* YOUR OBJECTIVE *
Only the number is wanted: how many lines below include "none"?
== DATA UNDER STUDY ==
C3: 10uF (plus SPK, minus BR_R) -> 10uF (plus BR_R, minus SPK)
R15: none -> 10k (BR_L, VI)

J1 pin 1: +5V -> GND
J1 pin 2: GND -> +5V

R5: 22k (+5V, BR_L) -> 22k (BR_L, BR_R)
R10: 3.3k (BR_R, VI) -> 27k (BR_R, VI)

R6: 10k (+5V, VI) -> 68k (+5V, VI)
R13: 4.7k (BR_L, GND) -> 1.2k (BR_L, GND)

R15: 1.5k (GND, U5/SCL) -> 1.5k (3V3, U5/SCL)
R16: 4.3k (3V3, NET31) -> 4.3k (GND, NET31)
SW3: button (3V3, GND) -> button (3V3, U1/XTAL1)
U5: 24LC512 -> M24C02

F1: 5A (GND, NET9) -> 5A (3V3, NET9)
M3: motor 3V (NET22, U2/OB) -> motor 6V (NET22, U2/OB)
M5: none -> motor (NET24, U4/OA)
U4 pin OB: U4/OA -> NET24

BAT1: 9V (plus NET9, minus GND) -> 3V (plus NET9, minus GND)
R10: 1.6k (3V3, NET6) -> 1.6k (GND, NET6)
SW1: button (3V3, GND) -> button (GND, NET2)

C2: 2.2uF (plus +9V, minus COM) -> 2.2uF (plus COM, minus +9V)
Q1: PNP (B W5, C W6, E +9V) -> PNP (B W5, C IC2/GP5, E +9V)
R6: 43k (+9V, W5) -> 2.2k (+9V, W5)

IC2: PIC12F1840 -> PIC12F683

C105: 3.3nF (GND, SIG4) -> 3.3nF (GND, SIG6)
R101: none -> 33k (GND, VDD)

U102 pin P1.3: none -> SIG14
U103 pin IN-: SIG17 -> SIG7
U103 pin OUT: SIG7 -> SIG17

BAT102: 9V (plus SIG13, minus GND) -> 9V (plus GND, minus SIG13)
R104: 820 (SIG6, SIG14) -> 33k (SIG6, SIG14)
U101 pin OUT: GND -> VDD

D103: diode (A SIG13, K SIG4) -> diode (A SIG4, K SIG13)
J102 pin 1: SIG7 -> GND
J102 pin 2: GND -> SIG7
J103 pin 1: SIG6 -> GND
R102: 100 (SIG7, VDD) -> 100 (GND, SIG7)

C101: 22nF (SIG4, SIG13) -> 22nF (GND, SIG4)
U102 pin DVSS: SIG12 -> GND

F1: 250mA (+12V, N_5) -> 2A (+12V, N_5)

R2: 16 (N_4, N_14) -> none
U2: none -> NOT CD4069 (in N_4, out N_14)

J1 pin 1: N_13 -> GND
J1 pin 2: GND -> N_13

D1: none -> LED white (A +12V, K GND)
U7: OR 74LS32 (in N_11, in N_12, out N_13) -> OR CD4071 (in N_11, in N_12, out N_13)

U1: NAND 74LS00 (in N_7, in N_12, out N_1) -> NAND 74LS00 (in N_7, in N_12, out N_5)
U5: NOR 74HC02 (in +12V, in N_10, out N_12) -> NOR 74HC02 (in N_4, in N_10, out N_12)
===
* EXERCISE ANSWER *
7